= Beginning of Section =

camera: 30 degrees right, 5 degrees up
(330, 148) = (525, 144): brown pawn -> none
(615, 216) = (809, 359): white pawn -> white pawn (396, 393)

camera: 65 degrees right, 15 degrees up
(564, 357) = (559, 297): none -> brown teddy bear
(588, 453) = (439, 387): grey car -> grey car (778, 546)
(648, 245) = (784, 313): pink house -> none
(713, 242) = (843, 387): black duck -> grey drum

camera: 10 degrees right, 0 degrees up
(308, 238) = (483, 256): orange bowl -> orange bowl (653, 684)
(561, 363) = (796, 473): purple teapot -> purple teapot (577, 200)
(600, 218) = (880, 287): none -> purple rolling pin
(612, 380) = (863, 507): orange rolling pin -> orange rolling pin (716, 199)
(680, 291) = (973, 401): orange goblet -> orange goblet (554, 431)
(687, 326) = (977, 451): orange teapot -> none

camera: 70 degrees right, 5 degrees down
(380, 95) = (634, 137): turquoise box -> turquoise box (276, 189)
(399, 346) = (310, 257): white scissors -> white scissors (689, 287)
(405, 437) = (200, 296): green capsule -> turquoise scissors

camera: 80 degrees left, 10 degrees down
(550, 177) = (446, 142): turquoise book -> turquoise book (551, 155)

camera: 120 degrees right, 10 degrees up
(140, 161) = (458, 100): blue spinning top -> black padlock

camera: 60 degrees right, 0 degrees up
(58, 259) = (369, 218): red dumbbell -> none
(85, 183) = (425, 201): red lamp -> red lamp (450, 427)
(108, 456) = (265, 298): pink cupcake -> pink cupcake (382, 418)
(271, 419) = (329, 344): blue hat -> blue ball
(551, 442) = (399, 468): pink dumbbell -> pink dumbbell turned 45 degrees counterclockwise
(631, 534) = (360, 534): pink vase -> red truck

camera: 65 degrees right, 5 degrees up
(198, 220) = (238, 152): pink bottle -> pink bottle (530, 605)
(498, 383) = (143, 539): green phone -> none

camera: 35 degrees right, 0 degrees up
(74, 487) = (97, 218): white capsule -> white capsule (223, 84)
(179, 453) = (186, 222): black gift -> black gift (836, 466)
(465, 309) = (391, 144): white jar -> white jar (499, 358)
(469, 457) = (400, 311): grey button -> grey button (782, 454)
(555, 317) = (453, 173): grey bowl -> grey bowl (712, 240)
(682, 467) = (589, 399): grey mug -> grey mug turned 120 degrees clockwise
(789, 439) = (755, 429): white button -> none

= End of Section =

» Assigned task
Copy out exactly the line that holds "(405, 437) = (200, 296): green" and all remaining lines of the listing, both the first and the last included.

» Result of the exercise
(405, 437) = (200, 296): green capsule -> turquoise scissors

camera: 80 degrees left, 10 degrees down
(550, 177) = (446, 142): turquoise book -> turquoise book (551, 155)

camera: 120 degrees right, 10 degrees up
(140, 161) = (458, 100): blue spinning top -> black padlock

camera: 60 degrees right, 0 degrees up
(58, 259) = (369, 218): red dumbbell -> none
(85, 183) = (425, 201): red lamp -> red lamp (450, 427)
(108, 456) = (265, 298): pink cupcake -> pink cupcake (382, 418)
(271, 419) = (329, 344): blue hat -> blue ball
(551, 442) = (399, 468): pink dumbbell -> pink dumbbell turned 45 degrees counterclockwise
(631, 534) = (360, 534): pink vase -> red truck

camera: 65 degrees right, 5 degrees up
(198, 220) = (238, 152): pink bottle -> pink bottle (530, 605)
(498, 383) = (143, 539): green phone -> none

camera: 35 degrees right, 0 degrees up
(74, 487) = (97, 218): white capsule -> white capsule (223, 84)
(179, 453) = (186, 222): black gift -> black gift (836, 466)
(465, 309) = (391, 144): white jar -> white jar (499, 358)
(469, 457) = (400, 311): grey button -> grey button (782, 454)
(555, 317) = (453, 173): grey bowl -> grey bowl (712, 240)
(682, 467) = (589, 399): grey mug -> grey mug turned 120 degrees clockwise
(789, 439) = (755, 429): white button -> none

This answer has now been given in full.